■ WORK ORDER ■
Filter the entries and keep only the lines where the string "stacking" appears.

Segment Start: TASK INPUTS

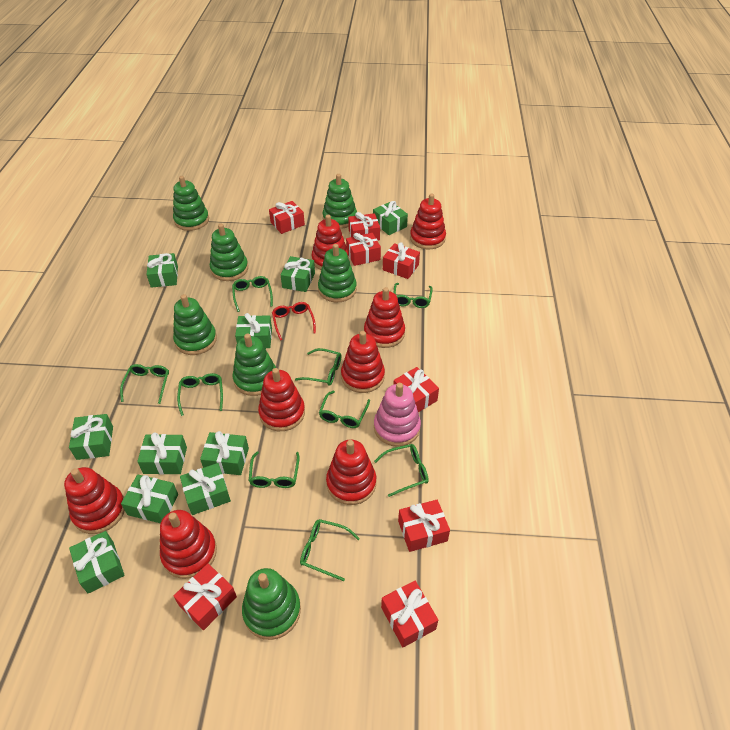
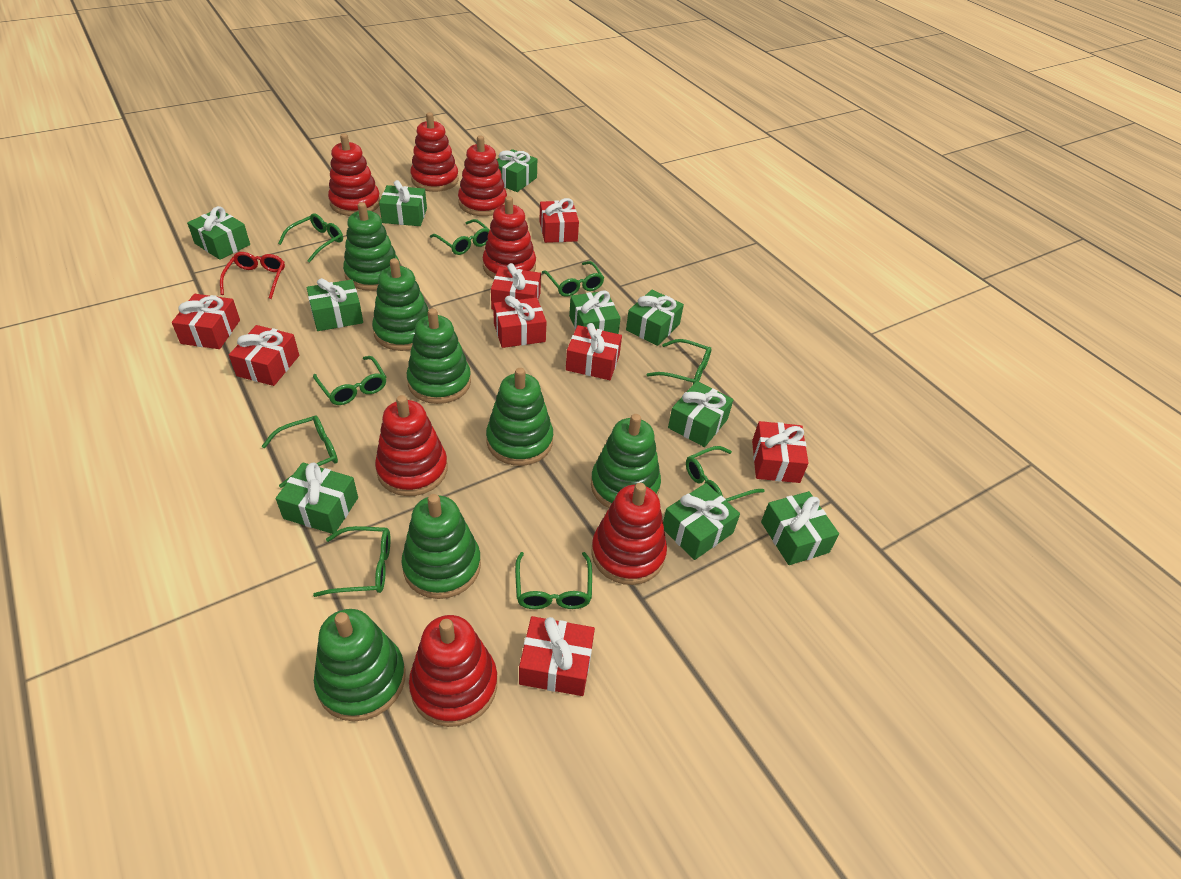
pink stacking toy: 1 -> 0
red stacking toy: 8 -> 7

Segment End: TASK INPUTS
Segment Start: TASK INPUTS

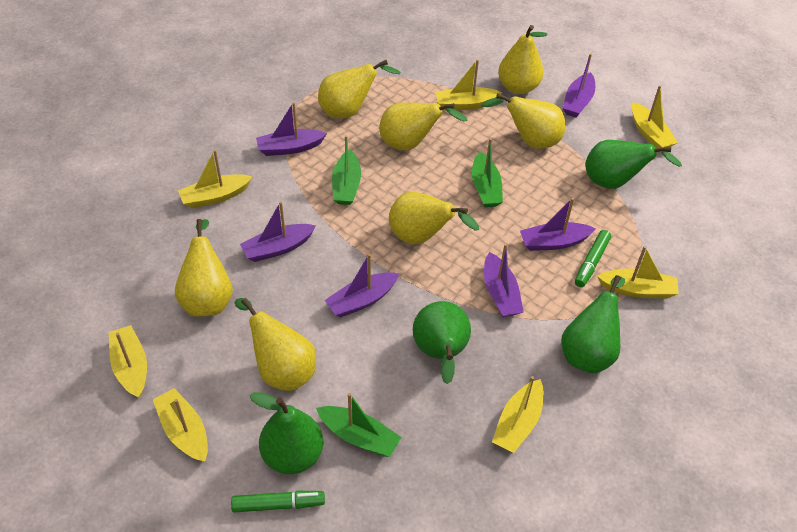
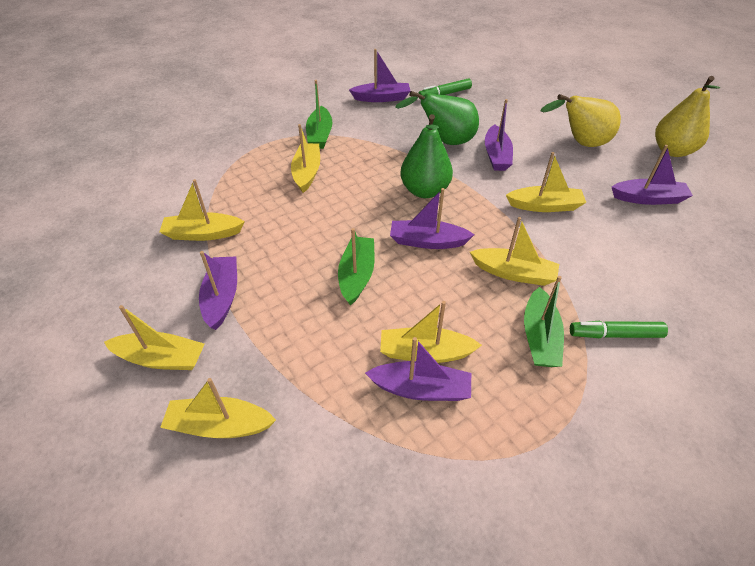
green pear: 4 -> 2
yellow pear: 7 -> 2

Segment End: TASK INPUTS

■ SOLUTION BELOW ■
pink stacking toy: 1 -> 0
red stacking toy: 8 -> 7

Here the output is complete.